> **Task requirements**
Every record must be repeated exactly; omit any pictures they contain.

> **Records excerpted from a collection**
• • • • • • •

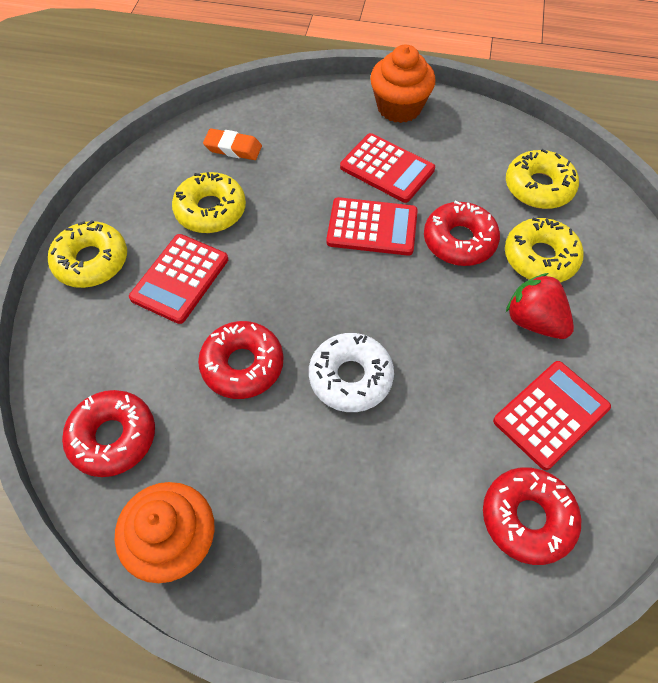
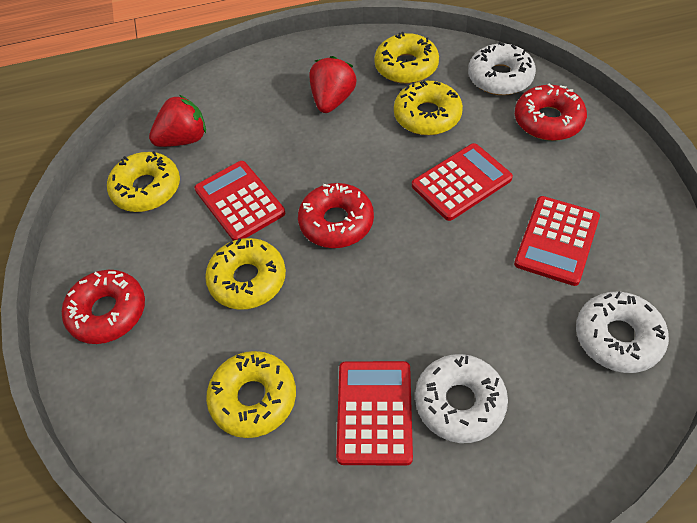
orange cupcake: 2 -> 0
orange eraser: 1 -> 0
red donut: 4 -> 3
red strawberry: 1 -> 2
white donut: 1 -> 3
yellow donut: 4 -> 5

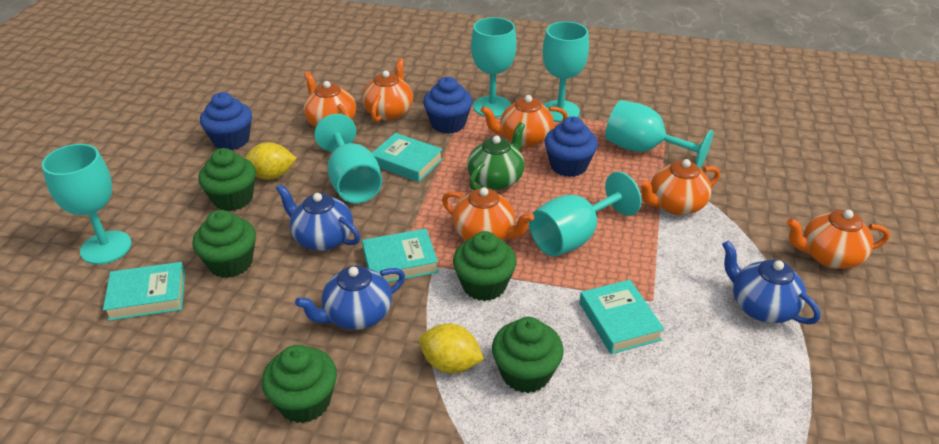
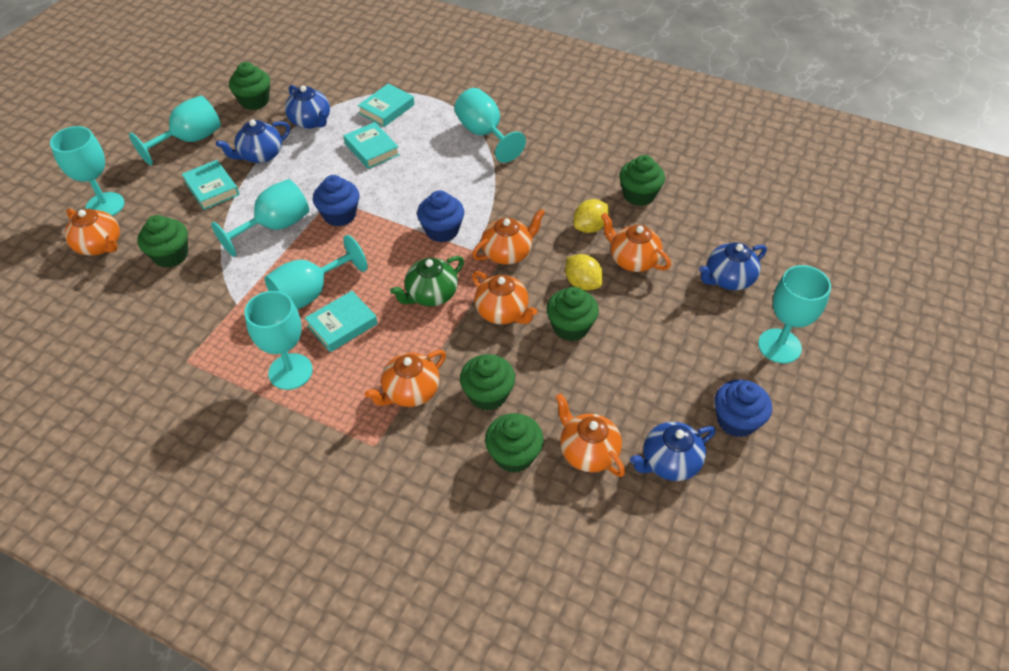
blue teapot: 3 -> 4
green cupcake: 5 -> 6
turquoise goblet: 6 -> 7

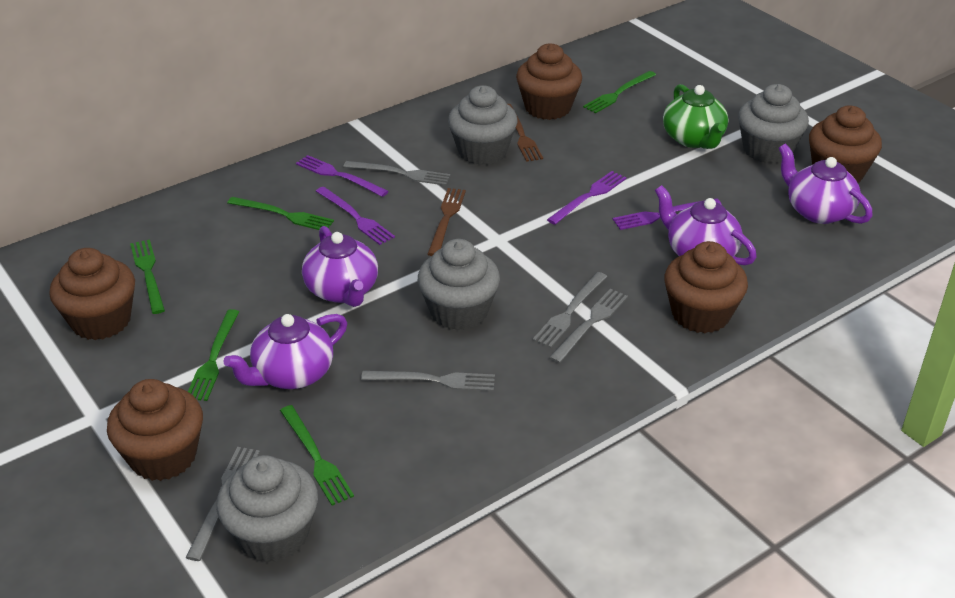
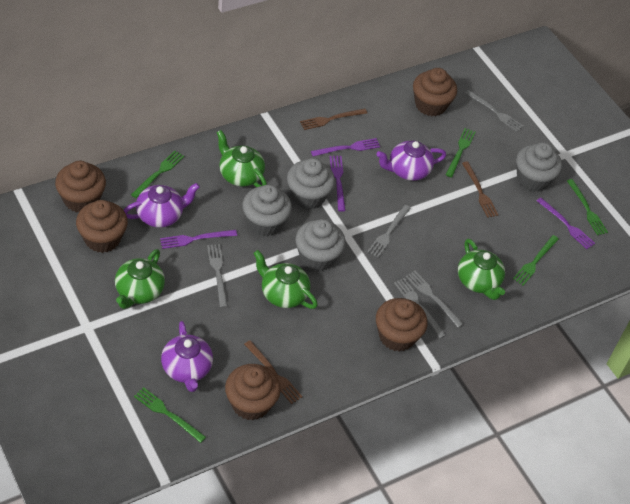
brown fork: 2 -> 3
green teapot: 1 -> 4
purple teapot: 4 -> 3

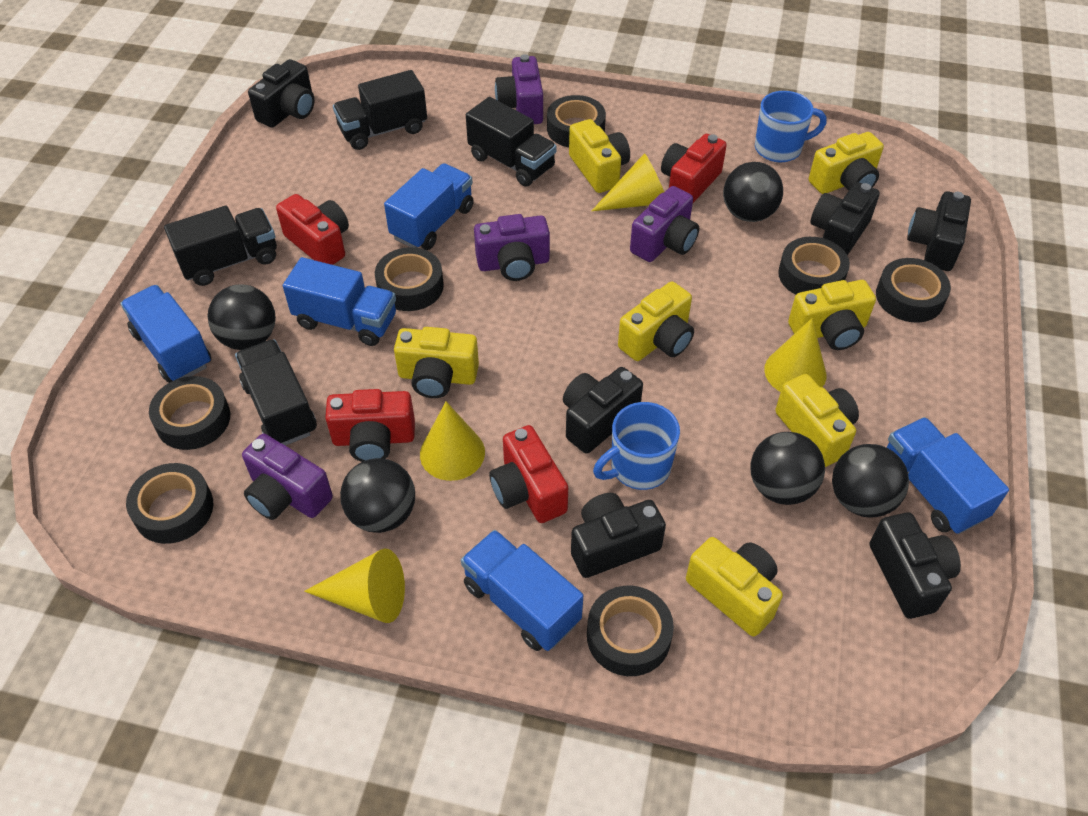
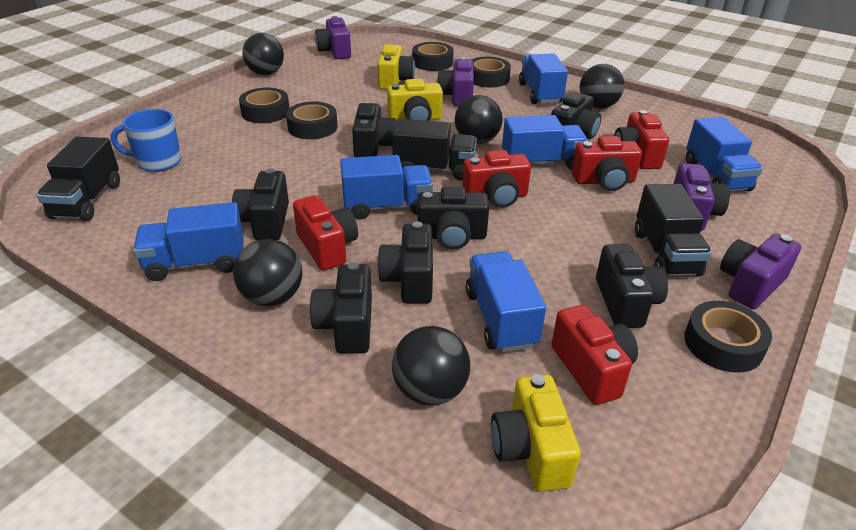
black camera: 6 -> 7
black tape: 7 -> 5
black truck: 4 -> 3
blue mug: 2 -> 1
blue truck: 5 -> 6
red camera: 4 -> 5
yellow camera: 7 -> 3
yellow cone: 4 -> 0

• • • • • • •

> **Answer to the problem**
orange cupcake: 2 -> 0
orange eraser: 1 -> 0
red donut: 4 -> 3
red strawberry: 1 -> 2
white donut: 1 -> 3
yellow donut: 4 -> 5

blue teapot: 3 -> 4
green cupcake: 5 -> 6
turquoise goblet: 6 -> 7

brown fork: 2 -> 3
green teapot: 1 -> 4
purple teapot: 4 -> 3

black camera: 6 -> 7
black tape: 7 -> 5
black truck: 4 -> 3
blue mug: 2 -> 1
blue truck: 5 -> 6
red camera: 4 -> 5
yellow camera: 7 -> 3
yellow cone: 4 -> 0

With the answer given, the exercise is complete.